• What you will do:
Set down, please, exactly the lines below that run from the line with "Target: carcinoma. Reply" to the line with "Mask all regions of 'benign epithelium'.", both lines included.

====== Items

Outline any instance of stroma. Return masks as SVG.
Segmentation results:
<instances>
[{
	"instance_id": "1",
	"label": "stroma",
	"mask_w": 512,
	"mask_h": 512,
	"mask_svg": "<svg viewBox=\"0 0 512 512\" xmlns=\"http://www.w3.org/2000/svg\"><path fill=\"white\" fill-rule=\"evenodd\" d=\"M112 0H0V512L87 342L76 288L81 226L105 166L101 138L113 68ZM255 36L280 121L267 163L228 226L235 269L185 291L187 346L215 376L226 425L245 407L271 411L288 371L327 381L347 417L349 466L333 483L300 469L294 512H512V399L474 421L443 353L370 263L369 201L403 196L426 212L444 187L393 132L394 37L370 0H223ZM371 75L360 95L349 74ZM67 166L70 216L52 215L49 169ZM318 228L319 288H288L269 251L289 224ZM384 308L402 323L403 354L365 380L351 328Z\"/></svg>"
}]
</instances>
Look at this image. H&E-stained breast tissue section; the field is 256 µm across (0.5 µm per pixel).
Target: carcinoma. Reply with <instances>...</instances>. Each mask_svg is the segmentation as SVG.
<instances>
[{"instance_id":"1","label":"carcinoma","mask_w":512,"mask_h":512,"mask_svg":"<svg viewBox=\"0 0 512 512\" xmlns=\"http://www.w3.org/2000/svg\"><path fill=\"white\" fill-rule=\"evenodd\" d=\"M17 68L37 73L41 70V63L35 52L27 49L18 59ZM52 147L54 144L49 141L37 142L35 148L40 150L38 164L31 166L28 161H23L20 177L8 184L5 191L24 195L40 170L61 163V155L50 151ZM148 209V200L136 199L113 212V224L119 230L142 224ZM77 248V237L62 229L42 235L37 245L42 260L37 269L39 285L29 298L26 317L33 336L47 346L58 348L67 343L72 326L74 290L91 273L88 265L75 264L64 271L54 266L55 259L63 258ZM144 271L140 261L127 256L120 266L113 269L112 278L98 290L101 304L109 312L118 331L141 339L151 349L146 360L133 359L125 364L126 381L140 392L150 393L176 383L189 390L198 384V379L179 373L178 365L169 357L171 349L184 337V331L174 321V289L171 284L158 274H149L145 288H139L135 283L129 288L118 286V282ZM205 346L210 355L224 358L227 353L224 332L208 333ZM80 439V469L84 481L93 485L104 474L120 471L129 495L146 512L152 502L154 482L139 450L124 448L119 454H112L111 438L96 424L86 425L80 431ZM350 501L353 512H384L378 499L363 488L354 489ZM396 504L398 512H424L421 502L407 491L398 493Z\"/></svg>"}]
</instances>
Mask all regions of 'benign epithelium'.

============
====== Items

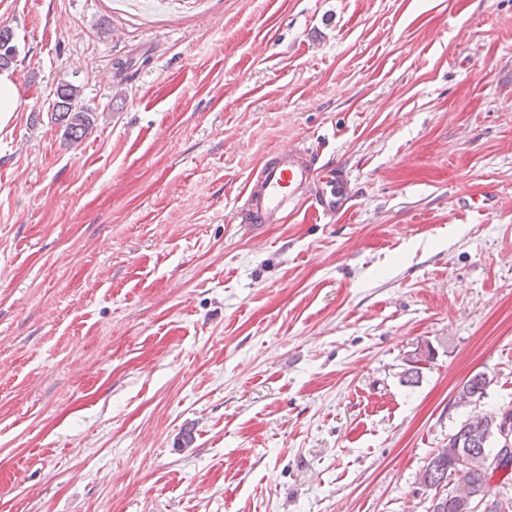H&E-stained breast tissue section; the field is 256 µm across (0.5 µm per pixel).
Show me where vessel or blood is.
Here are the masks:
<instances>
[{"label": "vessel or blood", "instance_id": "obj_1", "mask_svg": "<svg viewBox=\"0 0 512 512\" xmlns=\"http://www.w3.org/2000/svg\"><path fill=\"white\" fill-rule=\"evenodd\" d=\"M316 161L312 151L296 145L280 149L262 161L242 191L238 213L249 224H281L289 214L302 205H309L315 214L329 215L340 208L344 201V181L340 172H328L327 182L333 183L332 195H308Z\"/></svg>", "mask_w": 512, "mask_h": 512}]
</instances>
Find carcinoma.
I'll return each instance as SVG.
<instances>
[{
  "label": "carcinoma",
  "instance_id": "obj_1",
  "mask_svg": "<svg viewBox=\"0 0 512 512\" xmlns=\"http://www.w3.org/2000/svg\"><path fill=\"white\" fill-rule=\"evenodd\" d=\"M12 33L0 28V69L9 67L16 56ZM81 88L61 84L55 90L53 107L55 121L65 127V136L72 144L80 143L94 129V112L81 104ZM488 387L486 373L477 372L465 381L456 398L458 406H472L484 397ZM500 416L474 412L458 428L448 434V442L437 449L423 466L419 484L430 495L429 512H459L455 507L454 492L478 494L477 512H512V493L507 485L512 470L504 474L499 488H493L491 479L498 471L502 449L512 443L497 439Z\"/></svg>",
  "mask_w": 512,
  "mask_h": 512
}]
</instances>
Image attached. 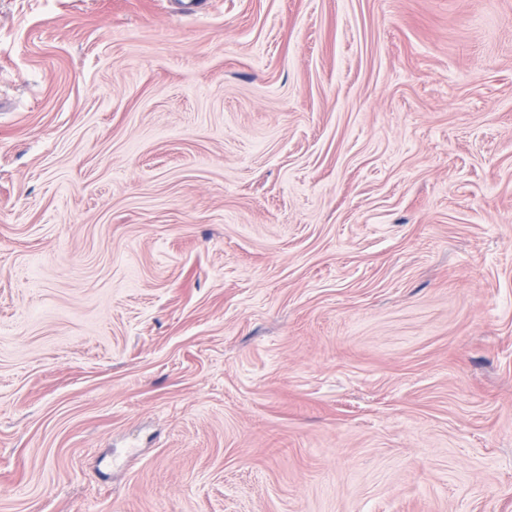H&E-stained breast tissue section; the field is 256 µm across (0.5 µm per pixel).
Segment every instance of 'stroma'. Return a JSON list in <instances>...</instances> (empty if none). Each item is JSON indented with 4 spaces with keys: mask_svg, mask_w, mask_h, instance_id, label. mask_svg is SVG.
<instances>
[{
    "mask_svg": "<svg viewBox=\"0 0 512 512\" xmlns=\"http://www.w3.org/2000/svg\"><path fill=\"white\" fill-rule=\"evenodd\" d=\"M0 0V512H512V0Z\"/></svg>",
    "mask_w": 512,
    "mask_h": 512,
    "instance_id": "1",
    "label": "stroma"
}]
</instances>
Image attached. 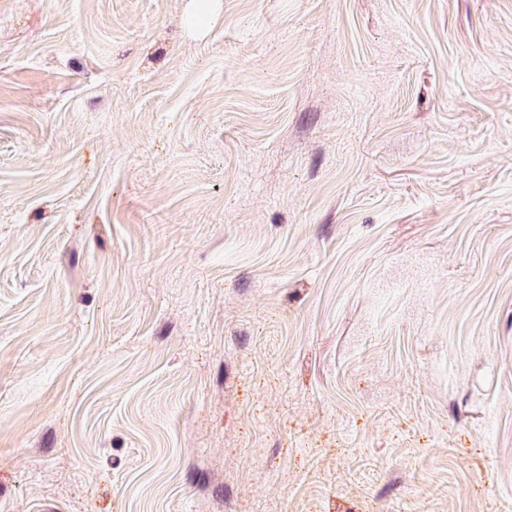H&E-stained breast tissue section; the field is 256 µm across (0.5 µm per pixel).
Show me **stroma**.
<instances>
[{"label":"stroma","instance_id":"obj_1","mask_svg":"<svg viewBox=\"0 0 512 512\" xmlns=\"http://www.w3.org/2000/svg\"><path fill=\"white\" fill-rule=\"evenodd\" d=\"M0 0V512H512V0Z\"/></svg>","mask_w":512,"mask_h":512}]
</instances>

============

• Solution for this exercise:
Target: carcinoma. Reply with <instances>...</instances>. Each mask_svg is the segmentation as SVG.
<instances>
[{"instance_id":"1","label":"carcinoma","mask_w":512,"mask_h":512,"mask_svg":"<svg viewBox=\"0 0 512 512\" xmlns=\"http://www.w3.org/2000/svg\"><path fill=\"white\" fill-rule=\"evenodd\" d=\"M17 68L37 73L41 70V63L35 52L27 49L18 59ZM52 147L54 144L49 141L37 142L35 148L40 150L38 164L31 166L28 161H23L20 177L8 184L5 191L24 195L40 170L61 163V155L50 151ZM148 209V200L136 199L113 212V224L119 230L142 224ZM77 248V237L62 229L42 235L37 245L42 260L37 269L39 285L29 298L26 317L33 336L47 346L58 348L67 343L72 326L74 290L91 273L88 265L75 264L64 271L54 266L55 259L63 258ZM144 271L140 261L127 256L120 266L113 269L112 278L98 290L101 304L109 312L118 331L141 339L151 349L146 360L133 359L125 364L126 381L140 392L150 393L176 383L189 390L198 384V379L179 373L178 365L169 357L171 349L184 337V331L174 321V289L171 284L158 274H149L145 288H139L135 283L129 288L118 286V282ZM205 346L210 355L224 358L227 353L224 332L208 333ZM80 439V469L84 481L93 485L104 474L120 471L129 495L146 512L152 502L154 482L139 450L124 448L119 454H112L111 438L96 424L86 425L80 431ZM350 501L353 512H384L378 499L363 488L354 489ZM396 504L398 512H424L421 502L407 491L398 493Z\"/></svg>"}]
</instances>
Mask all regions of 'benign epithelium'.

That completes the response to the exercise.